··· Provided material

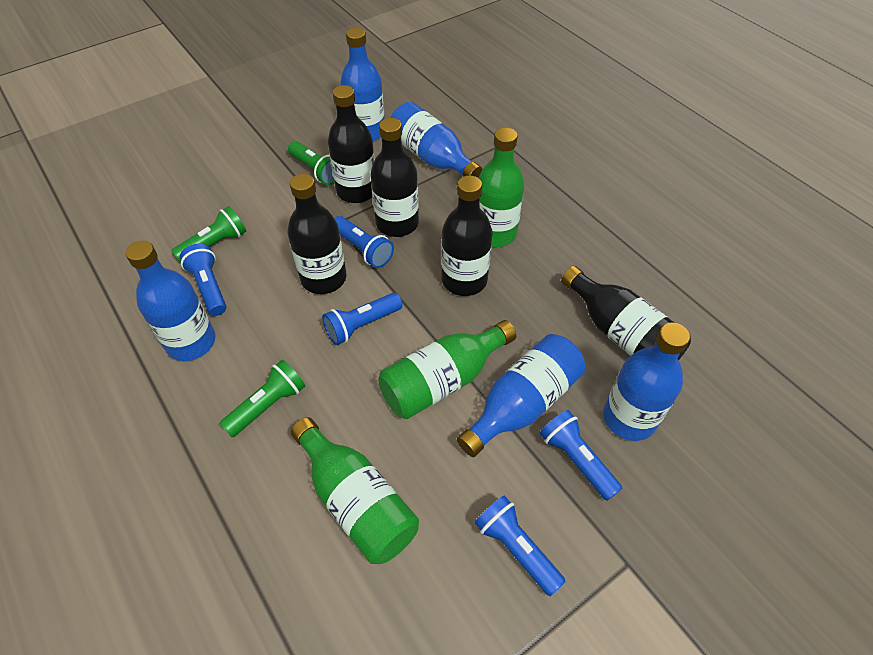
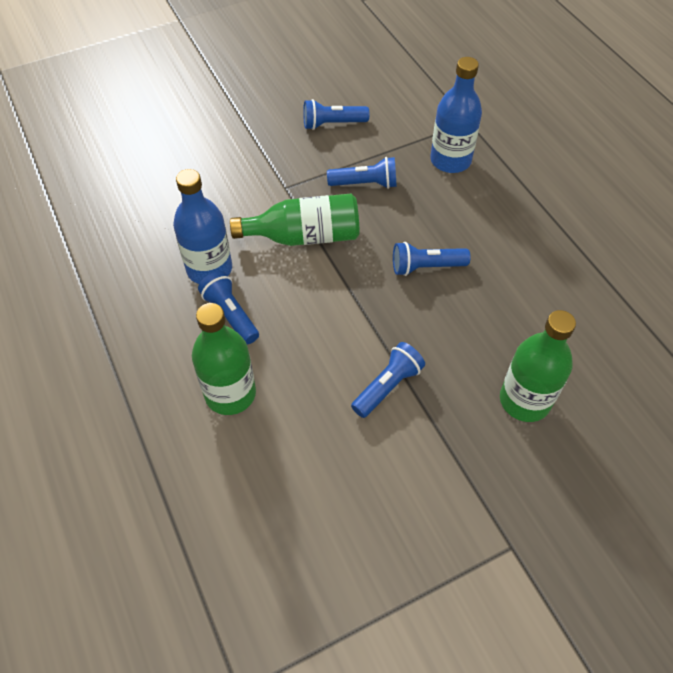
black bottle: 5 -> 0
blue bottle: 5 -> 2
green flashlight: 3 -> 0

······

→ **Work required**: Each line of the data should be printed again exactly. Please leave pictures out.

→ **Answer for this exercise**:
black bottle: 5 -> 0
blue bottle: 5 -> 2
green flashlight: 3 -> 0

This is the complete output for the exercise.